» **About this task**
Across the whole listing, how many lines hold the word "moved"? Reply with the number by itself.

» **Data to examine**
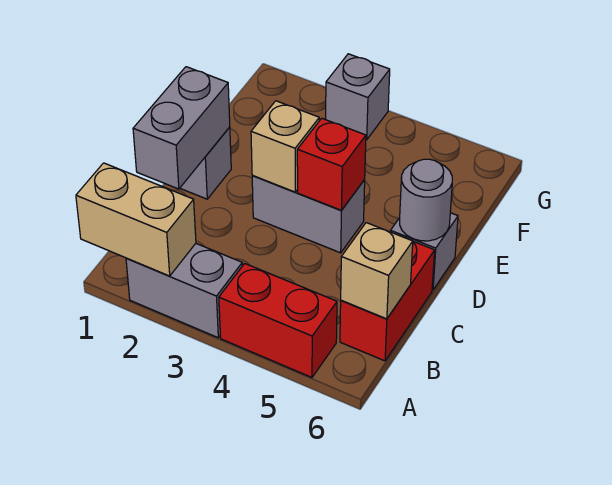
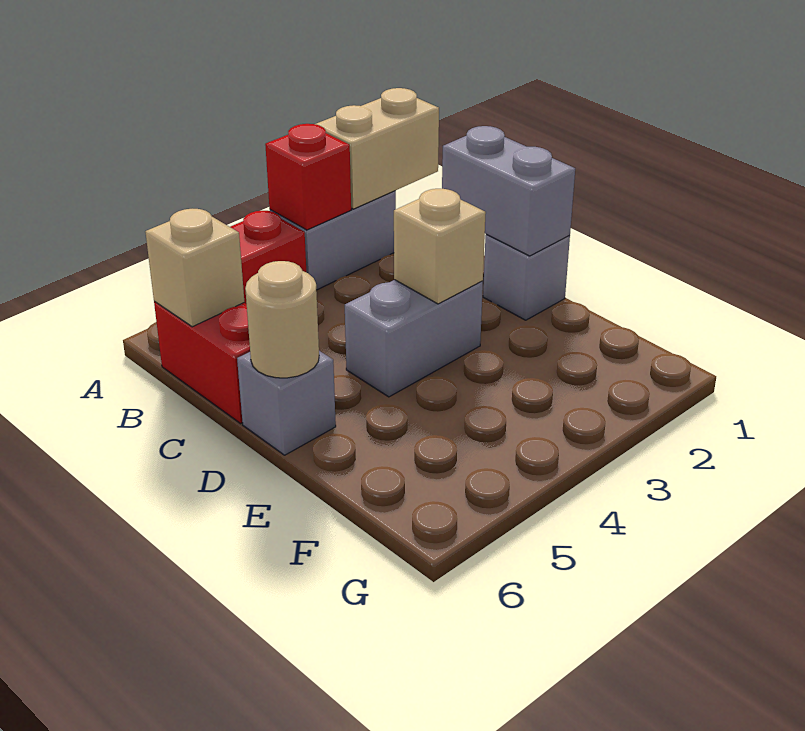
red 1x1 brick [297,118,366,210] -> red 1x1 brick moved to [265,124,351,230]
grey 1x1 round brick [400,159,452,241] -> tan 1x1 round brick [245,261,319,378]
grey 1x1 brick [326,54,390,140] -> none

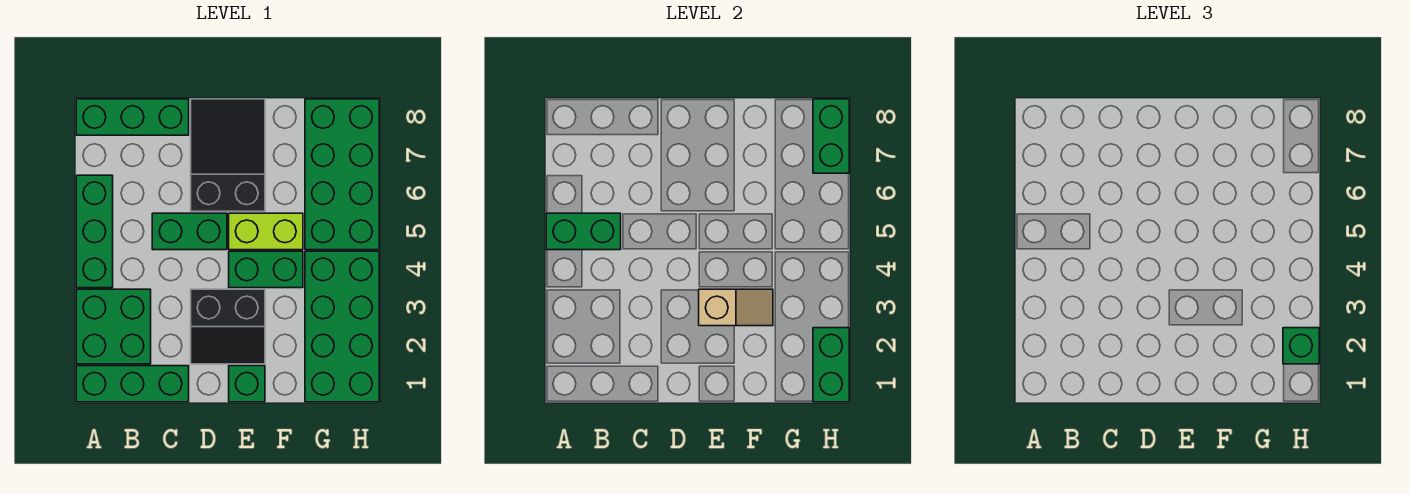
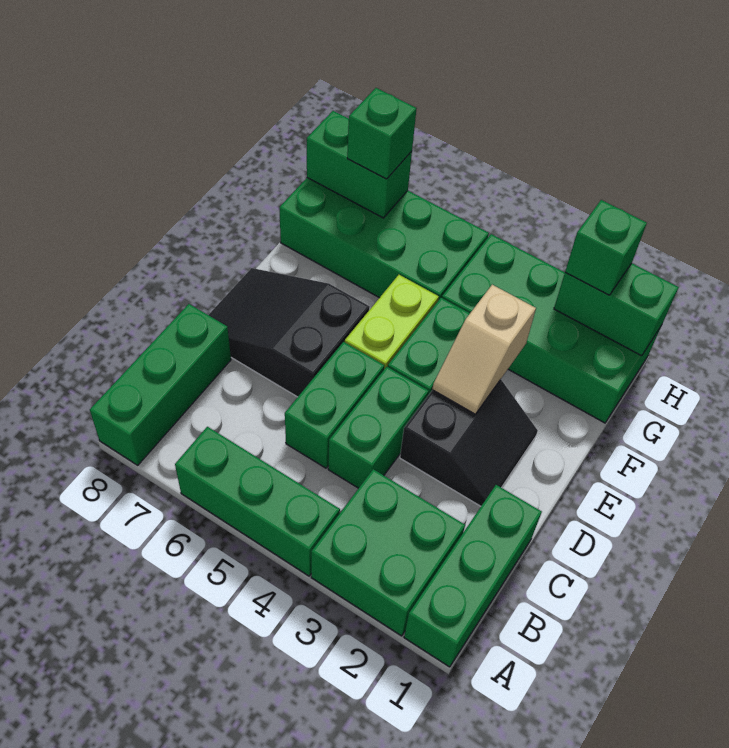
green 1x2 brick [546,213,621,250] -> green 1x2 brick moved to [328,367,429,488]
green 1x1 brick [229,366,265,402] -> green 1x1 brick moved to [347,88,417,179]
tan 1x2 slope [699,289,773,326] -> tan 1x2 slope turned to [432,285,536,414]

» **Response for this exercise**
3